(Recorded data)
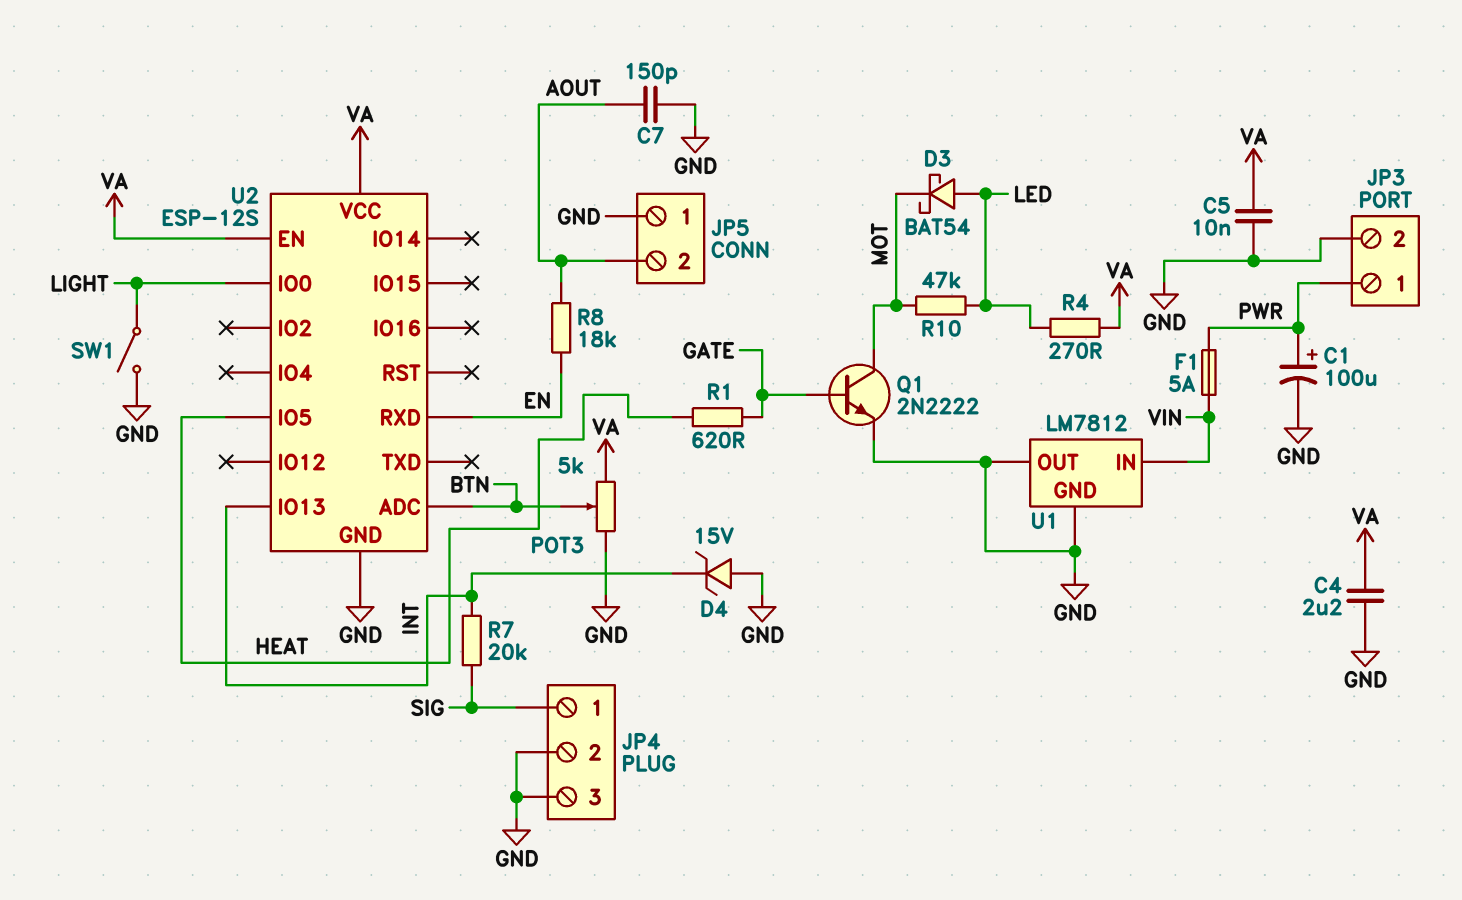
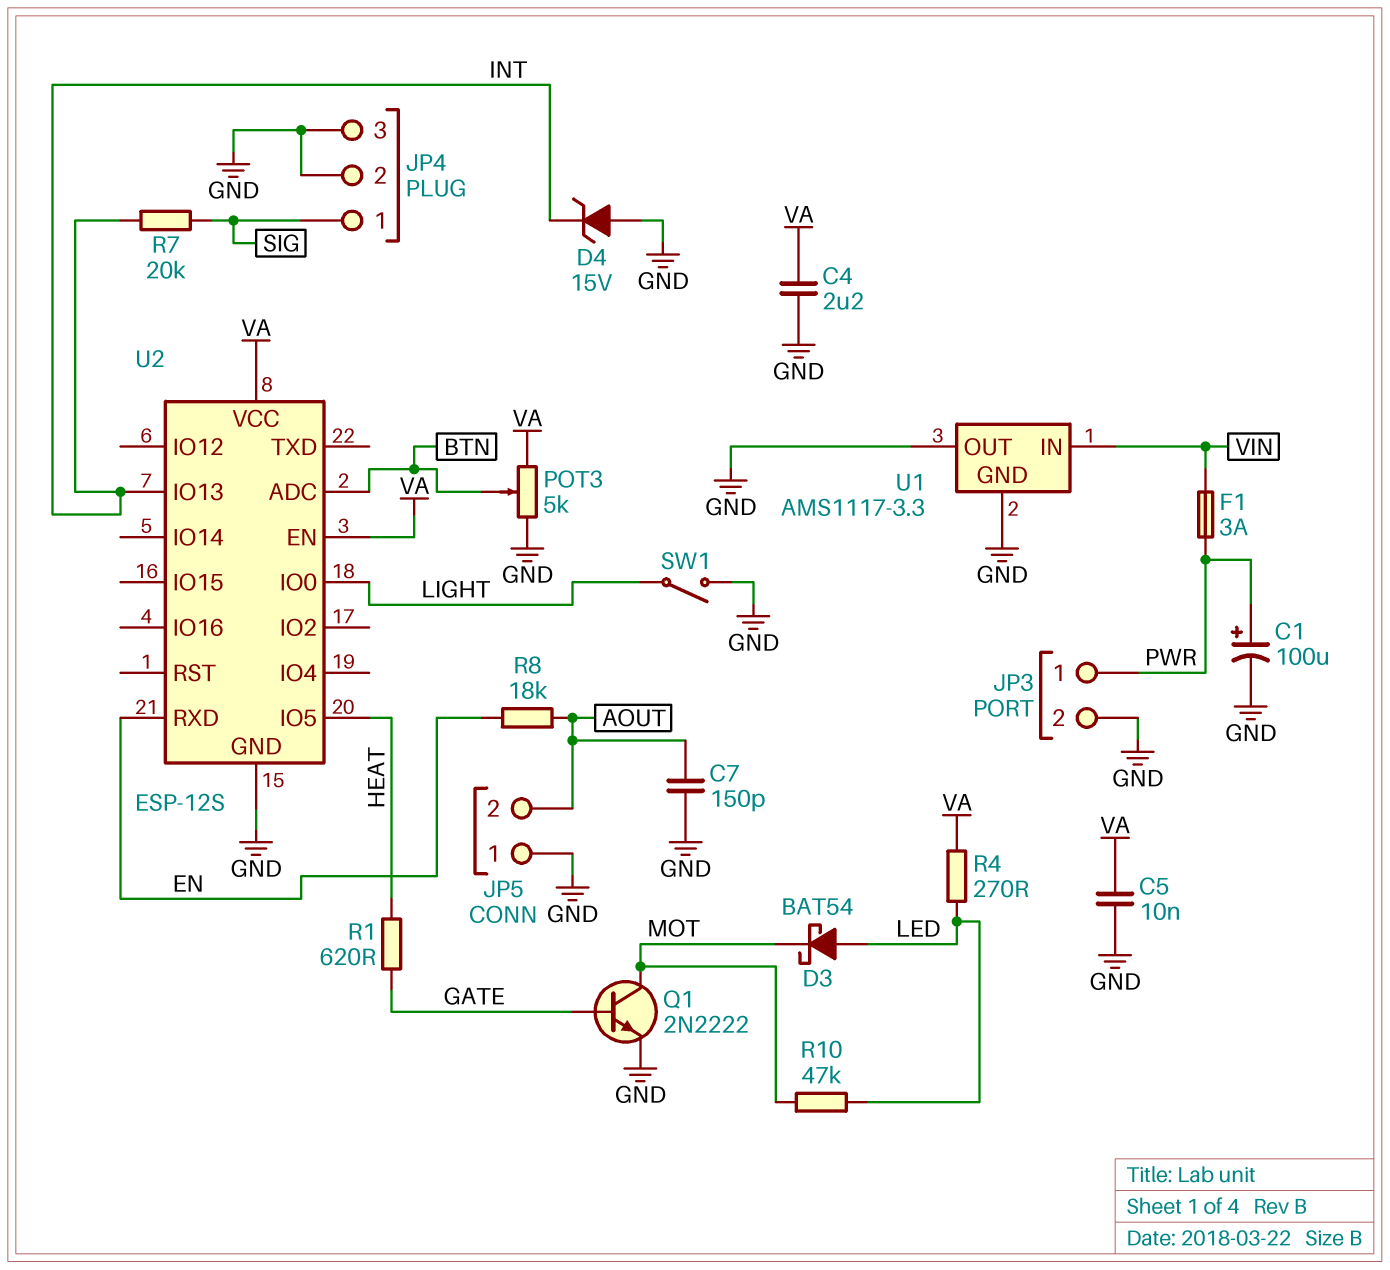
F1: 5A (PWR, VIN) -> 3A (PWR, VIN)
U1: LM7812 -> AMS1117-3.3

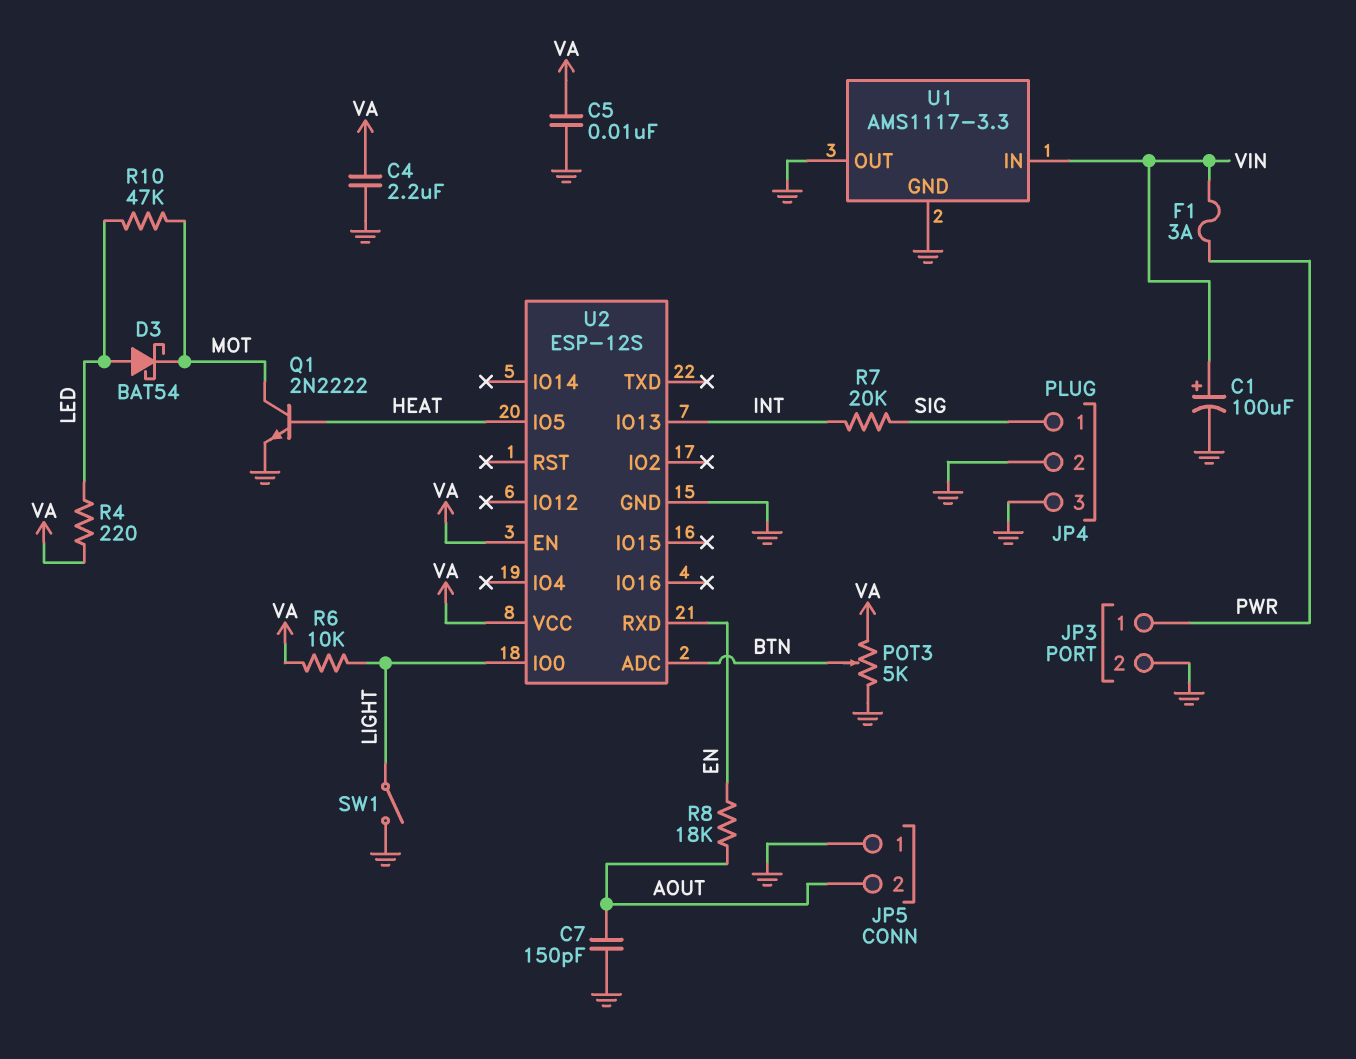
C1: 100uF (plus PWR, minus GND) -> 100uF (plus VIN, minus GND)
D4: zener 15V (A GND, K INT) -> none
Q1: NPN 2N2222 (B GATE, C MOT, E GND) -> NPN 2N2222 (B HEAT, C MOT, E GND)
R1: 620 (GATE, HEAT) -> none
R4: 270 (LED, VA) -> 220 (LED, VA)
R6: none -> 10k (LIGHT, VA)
---
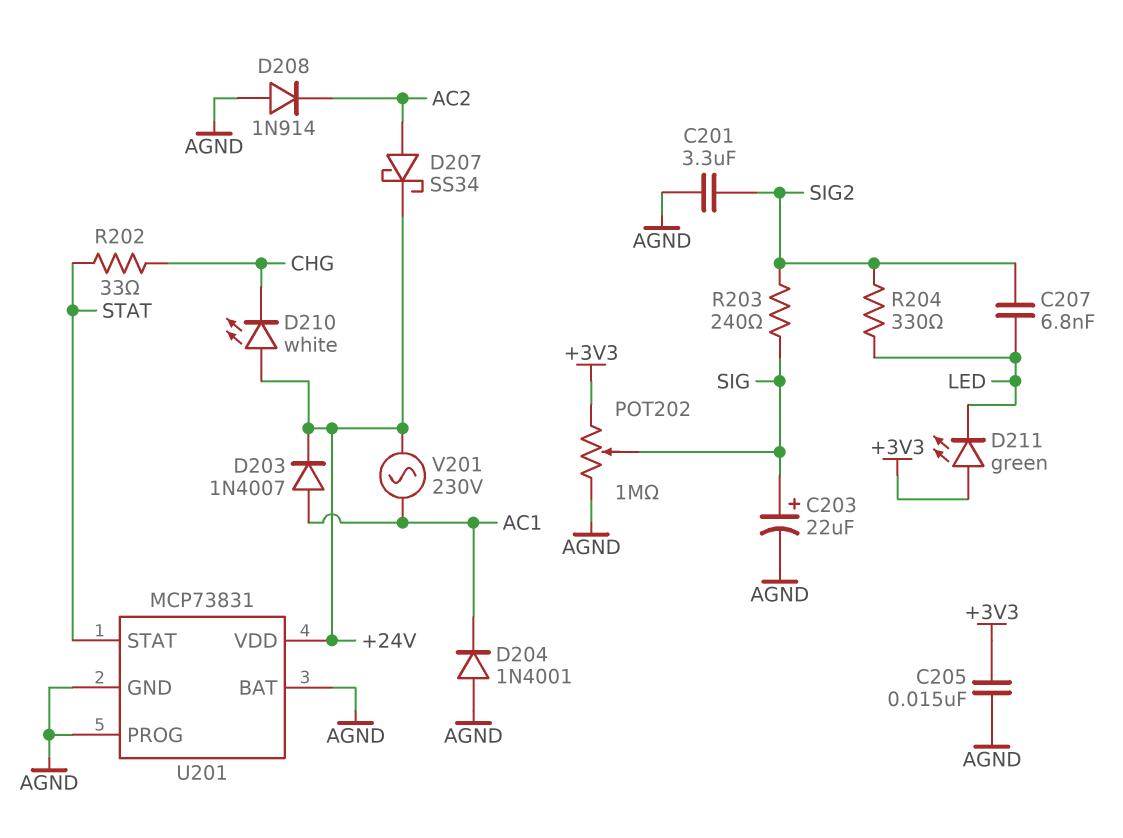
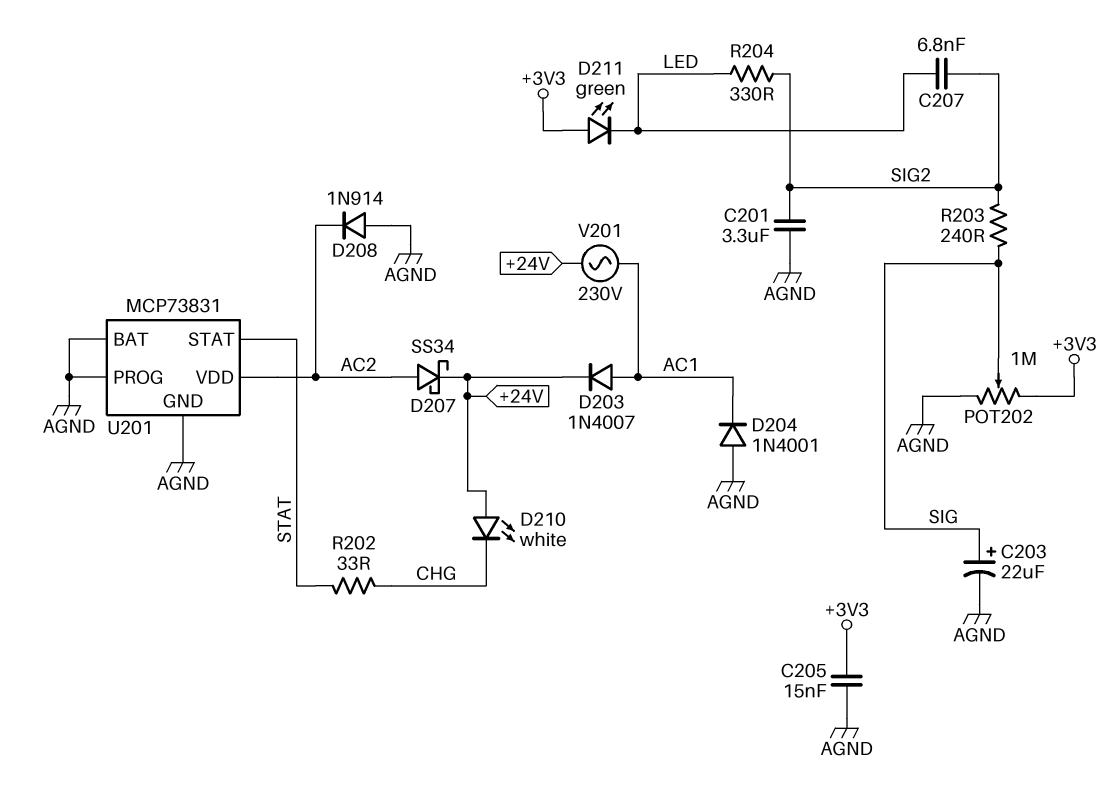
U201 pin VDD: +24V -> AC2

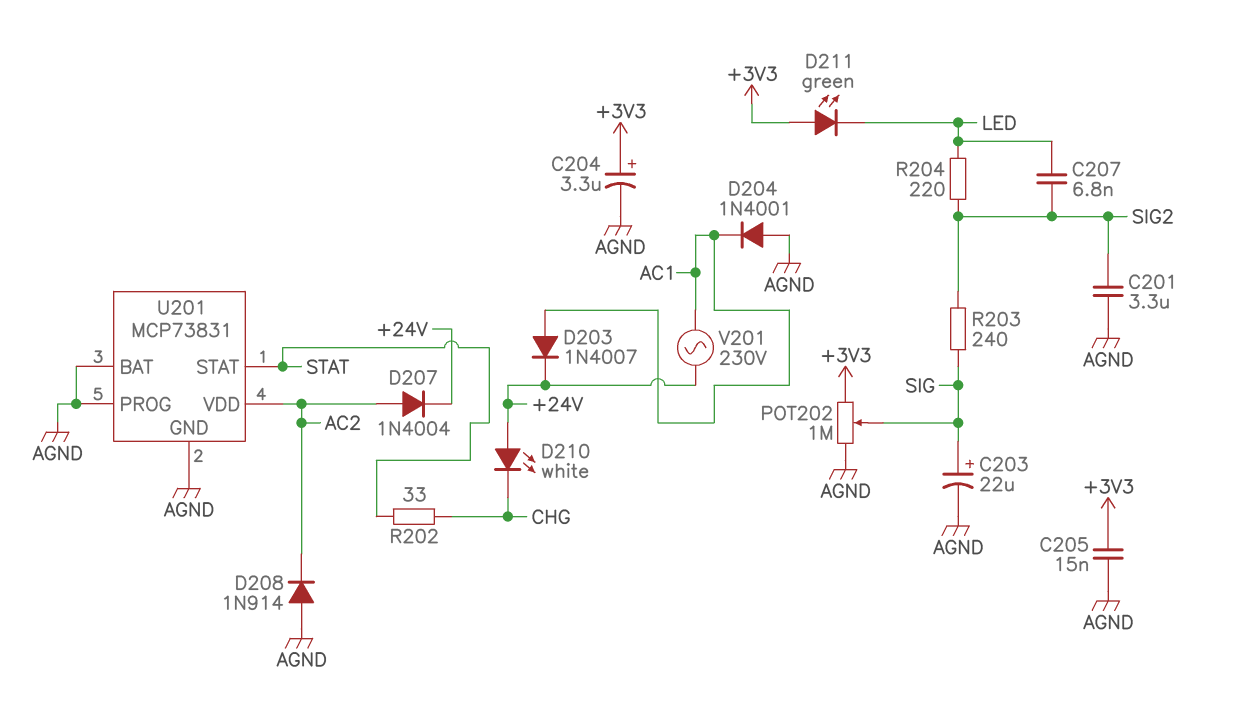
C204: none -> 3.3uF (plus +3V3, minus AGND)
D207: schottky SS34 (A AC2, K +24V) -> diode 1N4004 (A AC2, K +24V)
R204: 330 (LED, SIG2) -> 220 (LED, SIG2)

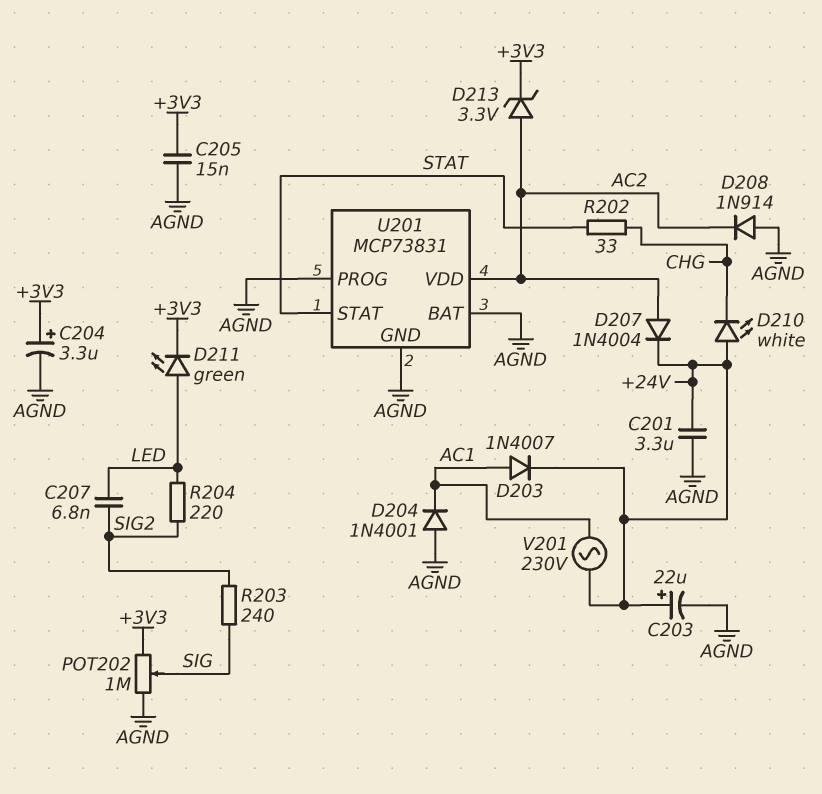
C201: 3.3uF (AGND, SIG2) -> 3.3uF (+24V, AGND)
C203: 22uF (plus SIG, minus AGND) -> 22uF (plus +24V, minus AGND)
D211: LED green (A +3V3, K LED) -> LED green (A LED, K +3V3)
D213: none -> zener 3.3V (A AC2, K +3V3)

*REQUIRED WORK:* Transcribe only the lines above that start at the line containing "U201 pin VDD: +24V -> AC2" and end at the line containing "C201: 3.3uF (AGND, SIG2)". Omit pictures.

*EXERCISE RESPONSE:*
U201 pin VDD: +24V -> AC2

C204: none -> 3.3uF (plus +3V3, minus AGND)
D207: schottky SS34 (A AC2, K +24V) -> diode 1N4004 (A AC2, K +24V)
R204: 330 (LED, SIG2) -> 220 (LED, SIG2)

C201: 3.3uF (AGND, SIG2) -> 3.3uF (+24V, AGND)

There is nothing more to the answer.